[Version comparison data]
----

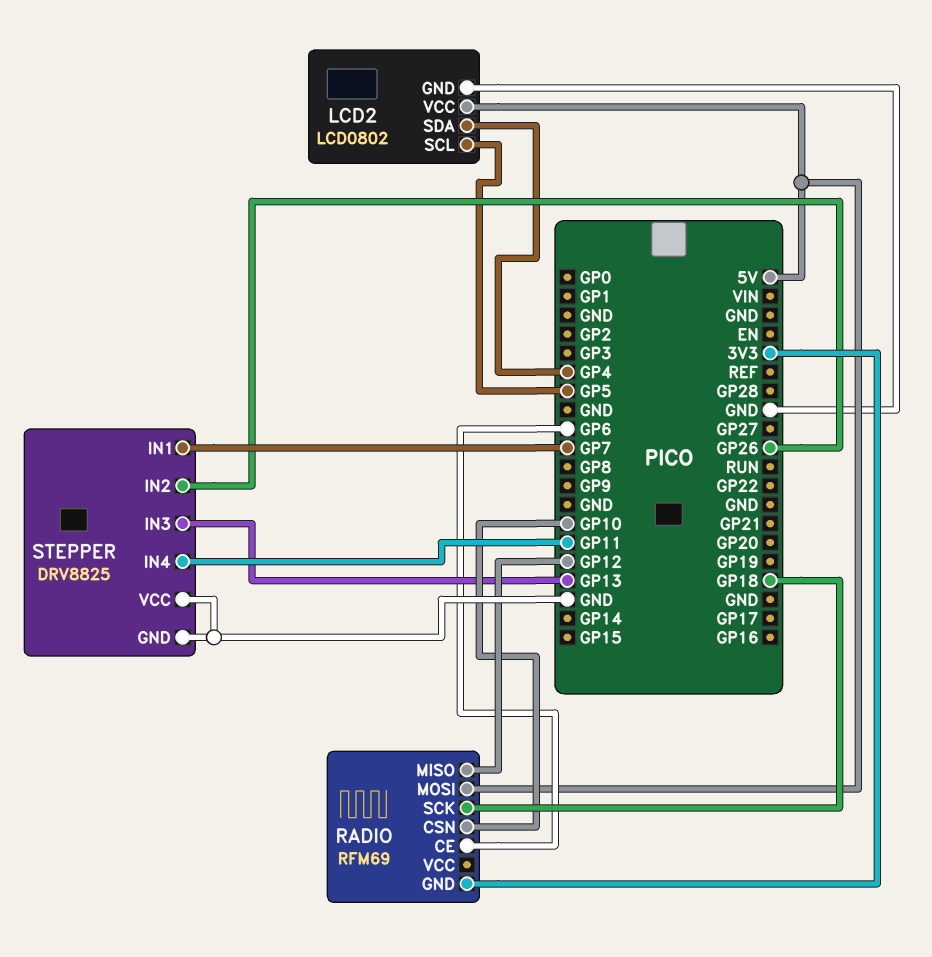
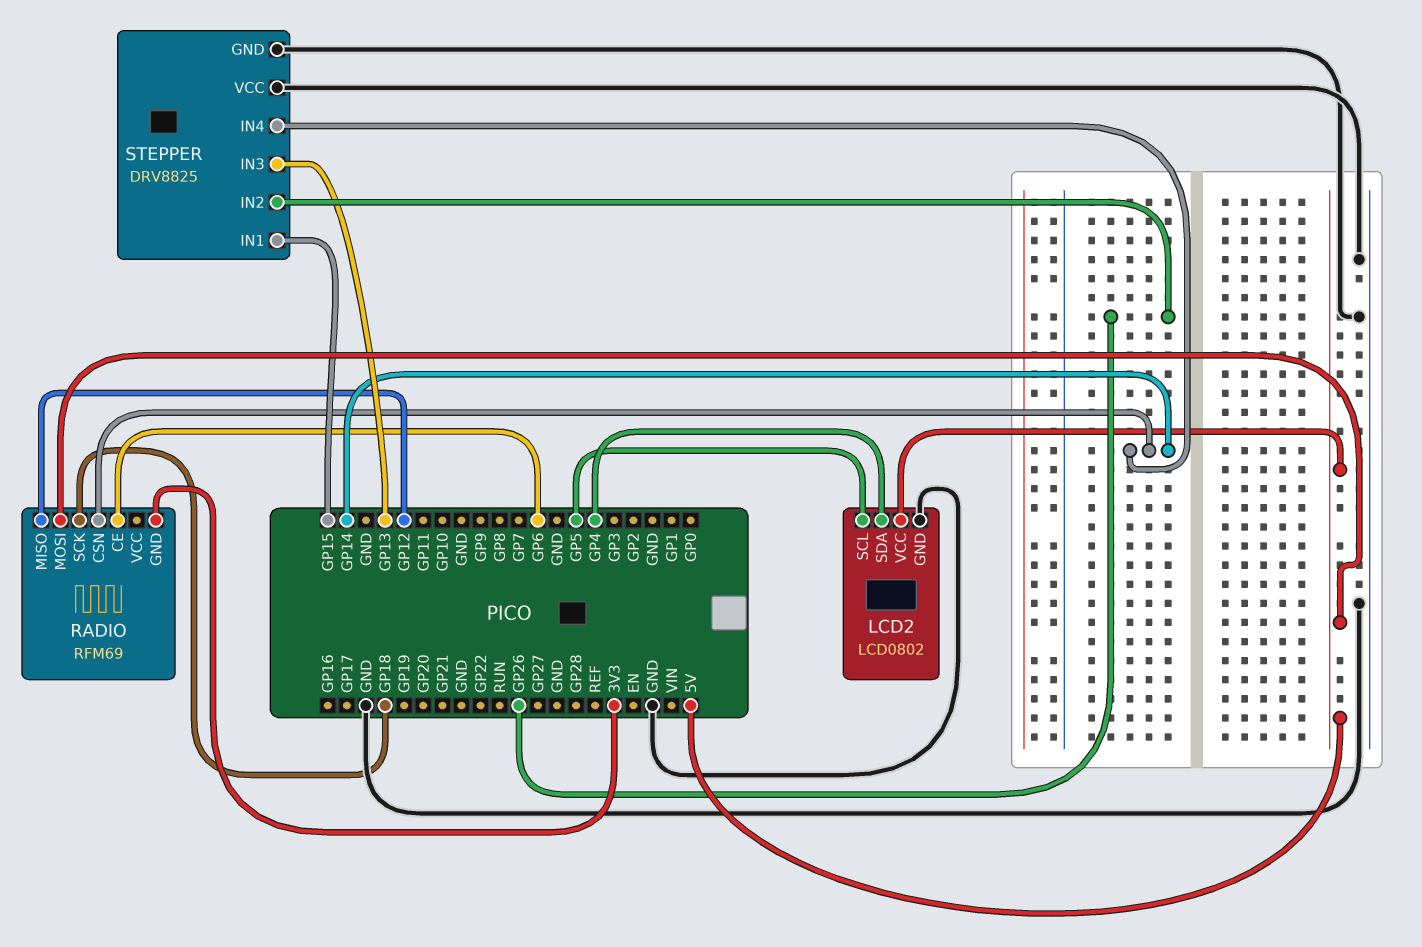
RADIO pin CSN: GP10 -> GP14
STEPPER pin IN1: GP7 -> GP15
STEPPER pin IN4: GP11 -> GP14

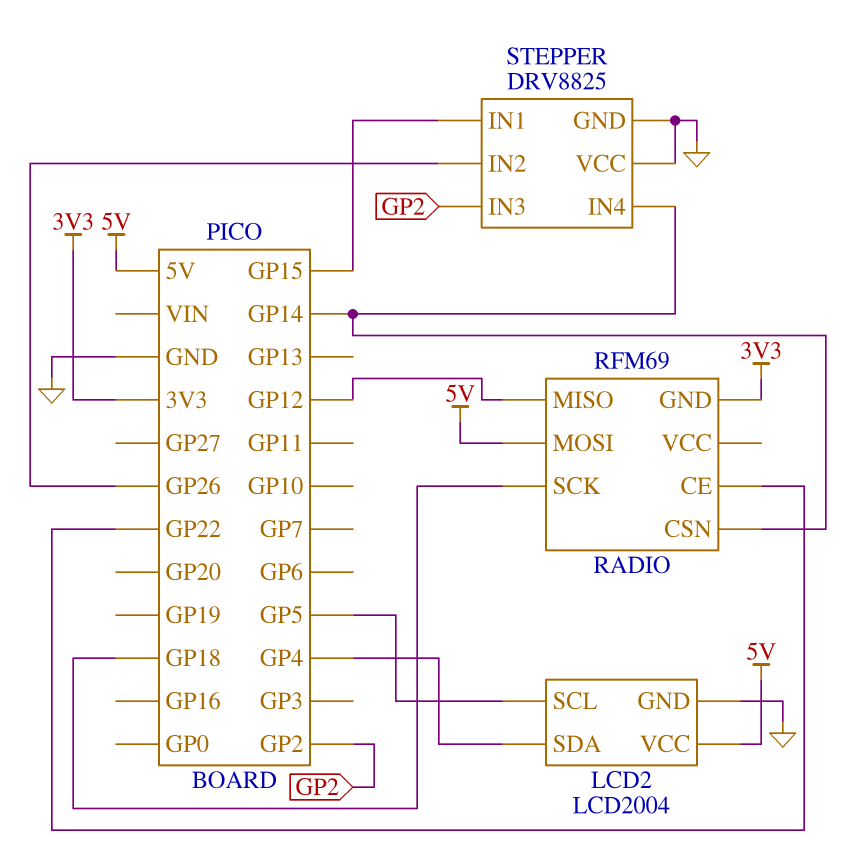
LCD2: LCD0802 -> LCD2004
RADIO pin CE: GP6 -> GP22
STEPPER pin IN3: GP13 -> GP2

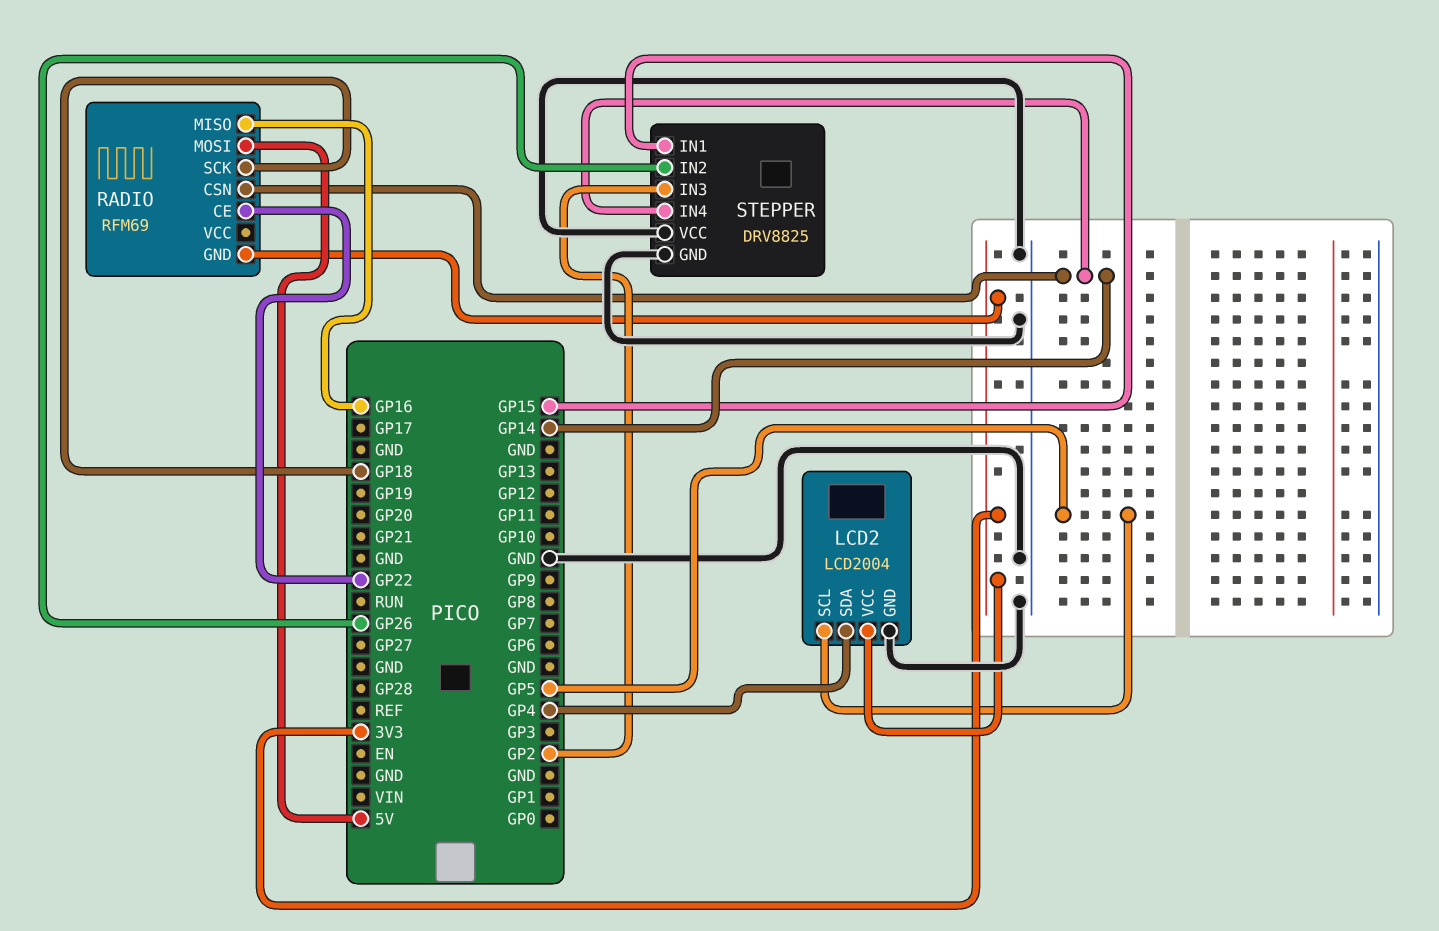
LCD2 pin VCC: 5V -> 3V3
RADIO pin MISO: GP12 -> GP16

----

DESCRIPTION OF THE TASK — Please provide a faithful transcription of all the data, pictures excluded.

SOLUTION FOR THIS TASK —
RADIO pin CSN: GP10 -> GP14
STEPPER pin IN1: GP7 -> GP15
STEPPER pin IN4: GP11 -> GP14

LCD2: LCD0802 -> LCD2004
RADIO pin CE: GP6 -> GP22
STEPPER pin IN3: GP13 -> GP2

LCD2 pin VCC: 5V -> 3V3
RADIO pin MISO: GP12 -> GP16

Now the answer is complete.